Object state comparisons
§ §

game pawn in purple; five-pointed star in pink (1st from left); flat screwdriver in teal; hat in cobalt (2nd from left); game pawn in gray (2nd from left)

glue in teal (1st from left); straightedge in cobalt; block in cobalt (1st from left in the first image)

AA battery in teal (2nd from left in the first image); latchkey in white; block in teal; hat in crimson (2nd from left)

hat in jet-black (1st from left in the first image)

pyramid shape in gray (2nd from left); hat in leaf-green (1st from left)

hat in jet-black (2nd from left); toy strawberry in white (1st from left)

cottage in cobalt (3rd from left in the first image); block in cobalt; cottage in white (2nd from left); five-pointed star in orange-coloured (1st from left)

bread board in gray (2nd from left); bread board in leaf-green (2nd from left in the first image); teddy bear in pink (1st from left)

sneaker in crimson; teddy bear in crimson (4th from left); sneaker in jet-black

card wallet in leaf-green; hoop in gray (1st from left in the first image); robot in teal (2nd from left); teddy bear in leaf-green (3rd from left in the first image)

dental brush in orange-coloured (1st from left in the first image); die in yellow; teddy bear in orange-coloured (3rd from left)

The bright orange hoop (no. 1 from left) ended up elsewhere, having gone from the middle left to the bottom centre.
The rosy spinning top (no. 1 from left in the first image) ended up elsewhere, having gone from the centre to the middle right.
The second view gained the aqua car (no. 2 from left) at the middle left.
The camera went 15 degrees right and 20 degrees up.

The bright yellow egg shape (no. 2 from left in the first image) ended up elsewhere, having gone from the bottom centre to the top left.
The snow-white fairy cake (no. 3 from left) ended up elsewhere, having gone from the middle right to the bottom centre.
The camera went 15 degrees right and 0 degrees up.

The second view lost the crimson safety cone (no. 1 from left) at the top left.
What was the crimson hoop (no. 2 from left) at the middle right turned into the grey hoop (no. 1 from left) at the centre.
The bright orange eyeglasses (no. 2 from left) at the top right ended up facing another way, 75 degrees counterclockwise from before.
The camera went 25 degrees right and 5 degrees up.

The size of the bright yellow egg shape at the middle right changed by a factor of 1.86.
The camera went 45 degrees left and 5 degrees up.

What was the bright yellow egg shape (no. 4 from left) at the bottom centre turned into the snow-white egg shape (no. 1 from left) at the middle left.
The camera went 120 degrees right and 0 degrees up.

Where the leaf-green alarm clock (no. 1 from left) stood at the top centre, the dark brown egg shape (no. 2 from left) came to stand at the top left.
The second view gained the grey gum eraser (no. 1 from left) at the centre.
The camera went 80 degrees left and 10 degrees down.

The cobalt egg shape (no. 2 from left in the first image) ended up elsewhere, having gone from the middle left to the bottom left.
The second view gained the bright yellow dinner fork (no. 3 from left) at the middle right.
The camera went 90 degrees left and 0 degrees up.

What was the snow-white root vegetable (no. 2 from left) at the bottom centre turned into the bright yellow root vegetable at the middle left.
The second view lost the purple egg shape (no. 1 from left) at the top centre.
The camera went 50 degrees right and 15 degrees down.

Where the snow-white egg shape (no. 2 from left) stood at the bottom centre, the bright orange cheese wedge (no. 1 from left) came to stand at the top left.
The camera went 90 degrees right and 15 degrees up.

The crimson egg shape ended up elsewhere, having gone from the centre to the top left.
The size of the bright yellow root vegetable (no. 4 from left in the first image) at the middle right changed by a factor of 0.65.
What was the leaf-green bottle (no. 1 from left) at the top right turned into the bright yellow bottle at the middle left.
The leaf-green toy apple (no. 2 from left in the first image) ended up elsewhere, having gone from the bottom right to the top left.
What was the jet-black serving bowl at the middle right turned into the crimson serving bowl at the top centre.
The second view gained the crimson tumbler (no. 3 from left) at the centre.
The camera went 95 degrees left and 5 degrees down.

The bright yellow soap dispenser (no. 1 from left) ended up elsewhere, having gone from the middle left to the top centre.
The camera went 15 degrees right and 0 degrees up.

§ §

#### WORK TASK
Your task is to repeat every entry above exactly.

#### COMPLETED EXERCISE
game pawn in purple; five-pointed star in pink (1st from left); flat screwdriver in teal; hat in cobalt (2nd from left); game pawn in gray (2nd from left)

glue in teal (1st from left); straightedge in cobalt; block in cobalt (1st from left in the first image)

AA battery in teal (2nd from left in the first image); latchkey in white; block in teal; hat in crimson (2nd from left)

hat in jet-black (1st from left in the first image)

pyramid shape in gray (2nd from left); hat in leaf-green (1st from left)

hat in jet-black (2nd from left); toy strawberry in white (1st from left)

cottage in cobalt (3rd from left in the first image); block in cobalt; cottage in white (2nd from left); five-pointed star in orange-coloured (1st from left)

bread board in gray (2nd from left); bread board in leaf-green (2nd from left in the first image); teddy bear in pink (1st from left)

sneaker in crimson; teddy bear in crimson (4th from left); sneaker in jet-black

card wallet in leaf-green; hoop in gray (1st from left in the first image); robot in teal (2nd from left); teddy bear in leaf-green (3rd from left in the first image)

dental brush in orange-coloured (1st from left in the first image); die in yellow; teddy bear in orange-coloured (3rd from left)

The bright orange hoop (no. 1 from left) ended up elsewhere, having gone from the middle left to the bottom centre.
The rosy spinning top (no. 1 from left in the first image) ended up elsewhere, having gone from the centre to the middle right.
The second view gained the aqua car (no. 2 from left) at the middle left.
The camera went 15 degrees right and 20 degrees up.

The bright yellow egg shape (no. 2 from left in the first image) ended up elsewhere, having gone from the bottom centre to the top left.
The snow-white fairy cake (no. 3 from left) ended up elsewhere, having gone from the middle right to the bottom centre.
The camera went 15 degrees right and 0 degrees up.

The second view lost the crimson safety cone (no. 1 from left) at the top left.
What was the crimson hoop (no. 2 from left) at the middle right turned into the grey hoop (no. 1 from left) at the centre.
The bright orange eyeglasses (no. 2 from left) at the top right ended up facing another way, 75 degrees counterclockwise from before.
The camera went 25 degrees right and 5 degrees up.

The size of the bright yellow egg shape at the middle right changed by a factor of 1.86.
The camera went 45 degrees left and 5 degrees up.

What was the bright yellow egg shape (no. 4 from left) at the bottom centre turned into the snow-white egg shape (no. 1 from left) at the middle left.
The camera went 120 degrees right and 0 degrees up.

Where the leaf-green alarm clock (no. 1 from left) stood at the top centre, the dark brown egg shape (no. 2 from left) came to stand at the top left.
The second view gained the grey gum eraser (no. 1 from left) at the centre.
The camera went 80 degrees left and 10 degrees down.

The cobalt egg shape (no. 2 from left in the first image) ended up elsewhere, having gone from the middle left to the bottom left.
The second view gained the bright yellow dinner fork (no. 3 from left) at the middle right.
The camera went 90 degrees left and 0 degrees up.

What was the snow-white root vegetable (no. 2 from left) at the bottom centre turned into the bright yellow root vegetable at the middle left.
The second view lost the purple egg shape (no. 1 from left) at the top centre.
The camera went 50 degrees right and 15 degrees down.

Where the snow-white egg shape (no. 2 from left) stood at the bottom centre, the bright orange cheese wedge (no. 1 from left) came to stand at the top left.
The camera went 90 degrees right and 15 degrees up.

The crimson egg shape ended up elsewhere, having gone from the centre to the top left.
The size of the bright yellow root vegetable (no. 4 from left in the first image) at the middle right changed by a factor of 0.65.
What was the leaf-green bottle (no. 1 from left) at the top right turned into the bright yellow bottle at the middle left.
The leaf-green toy apple (no. 2 from left in the first image) ended up elsewhere, having gone from the bottom right to the top left.
What was the jet-black serving bowl at the middle right turned into the crimson serving bowl at the top centre.
The second view gained the crimson tumbler (no. 3 from left) at the centre.
The camera went 95 degrees left and 5 degrees down.

The bright yellow soap dispenser (no. 1 from left) ended up elsewhere, having gone from the middle left to the top centre.
The camera went 15 degrees right and 0 degrees up.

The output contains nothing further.